START Supplied records
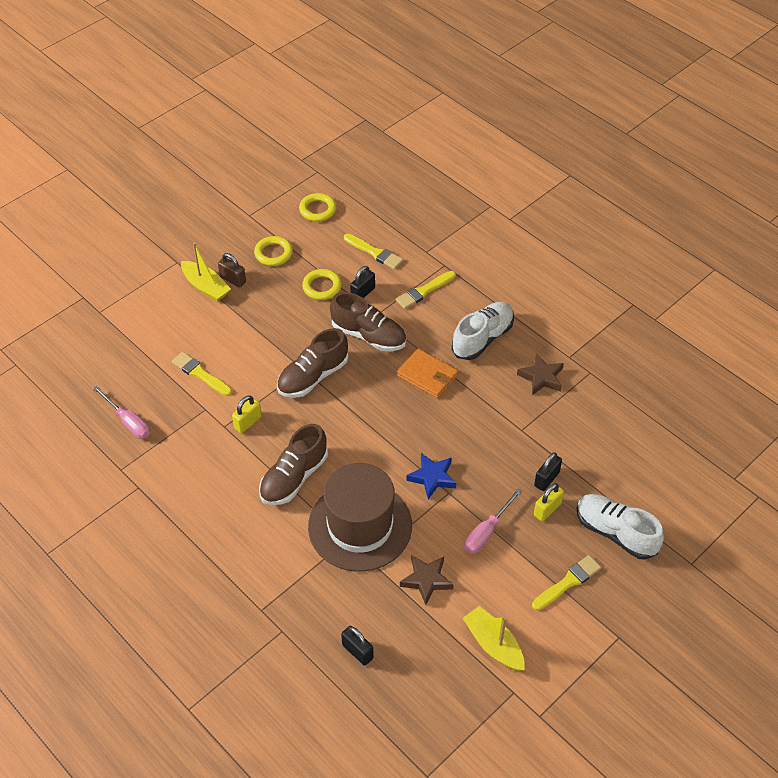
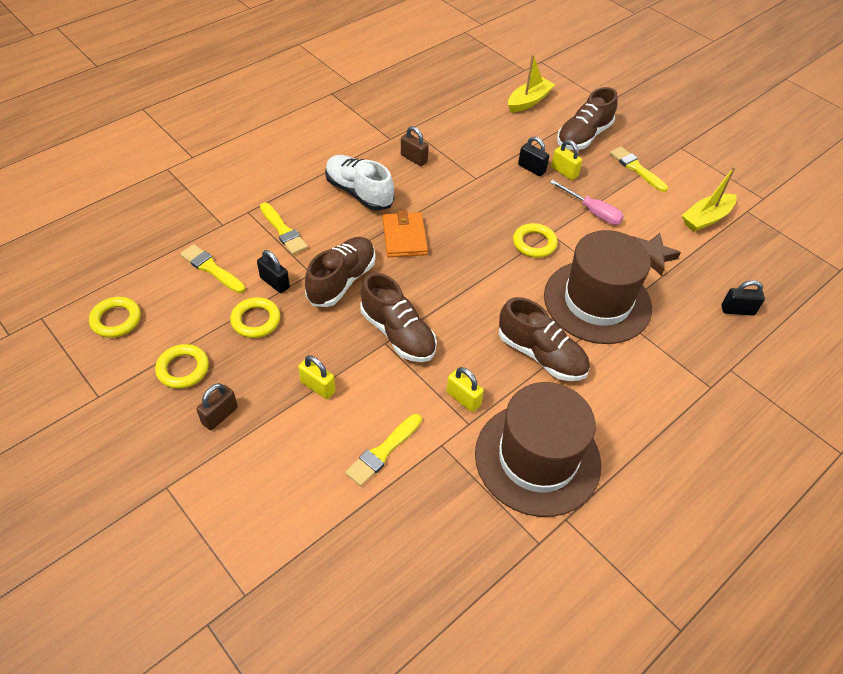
camera: 90 degrees left, 0 degrees up
(128, 421) = (460, 538): pink screwdriver -> none
(191, 471) = (537, 458): none -> brown hat
(205, 287) = (225, 448): yellow boat -> yellow boat (528, 101)
(258, 331) = (318, 387): none -> yellow padlock
(357, 651) = (737, 310): black padlock -> black padlock turned 45 degrees clockwise
(374, 252) = (211, 268): yellow brush -> yellow brush turned 90 degrees counterclockwise
(427, 375) = (404, 237): orange wallet -> orange wallet turned 45 degrees counterclockwise
(432, 477) = (534, 243): blue star -> yellow ring
(541, 377) = (414, 158): brown star -> brown padlock
(615, 533) = (583, 136): white shoe -> brown shoe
END Supplied records
◆ Task objective ◆
Only the number is needed here: how many lines of the records contain "brown"?

◆ Written reply ◆
3